[Scene image comparisons]
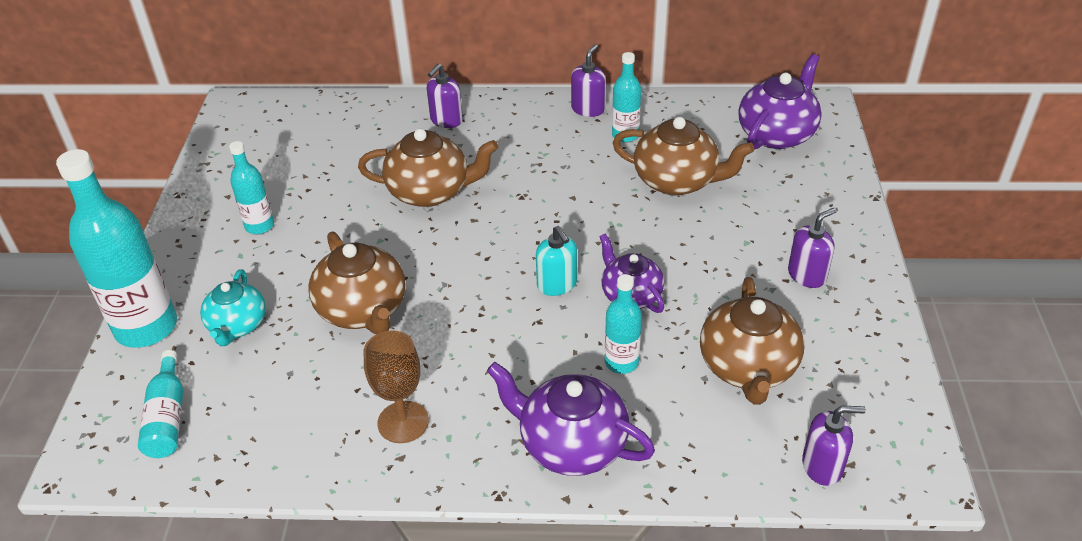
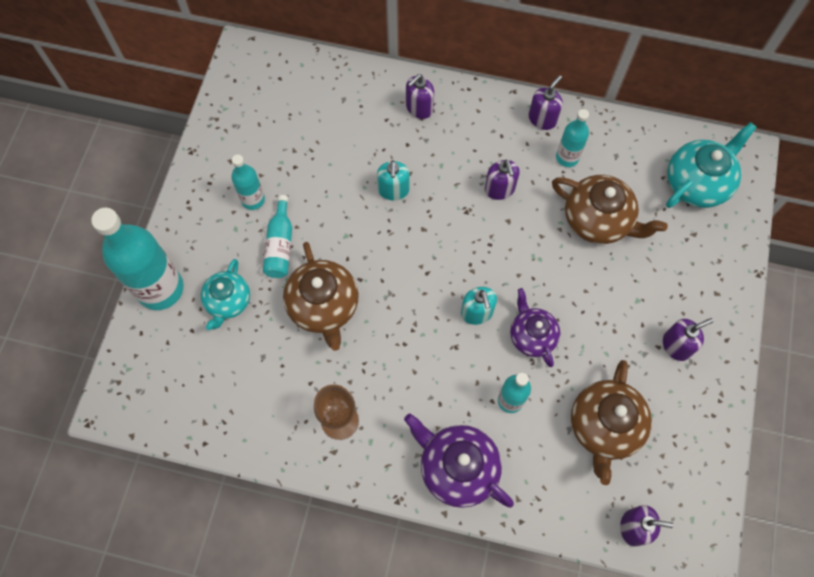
camera: 10 degrees right, 25 degrees up
(167, 417) = (172, 379): turquoise bottle -> turquoise bottle (280, 245)
(430, 191) = (393, 190): brown teapot -> turquoise soap dispenser
(555, 172) = (499, 189): none -> purple soap dispenser
(777, 134) = (697, 183): purple teapot -> turquoise teapot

Work instruction => Could you return each entry word for word, with the images omitted?

Solution for this exercise =>
camera: 10 degrees right, 25 degrees up
(167, 417) = (172, 379): turquoise bottle -> turquoise bottle (280, 245)
(430, 191) = (393, 190): brown teapot -> turquoise soap dispenser
(555, 172) = (499, 189): none -> purple soap dispenser
(777, 134) = (697, 183): purple teapot -> turquoise teapot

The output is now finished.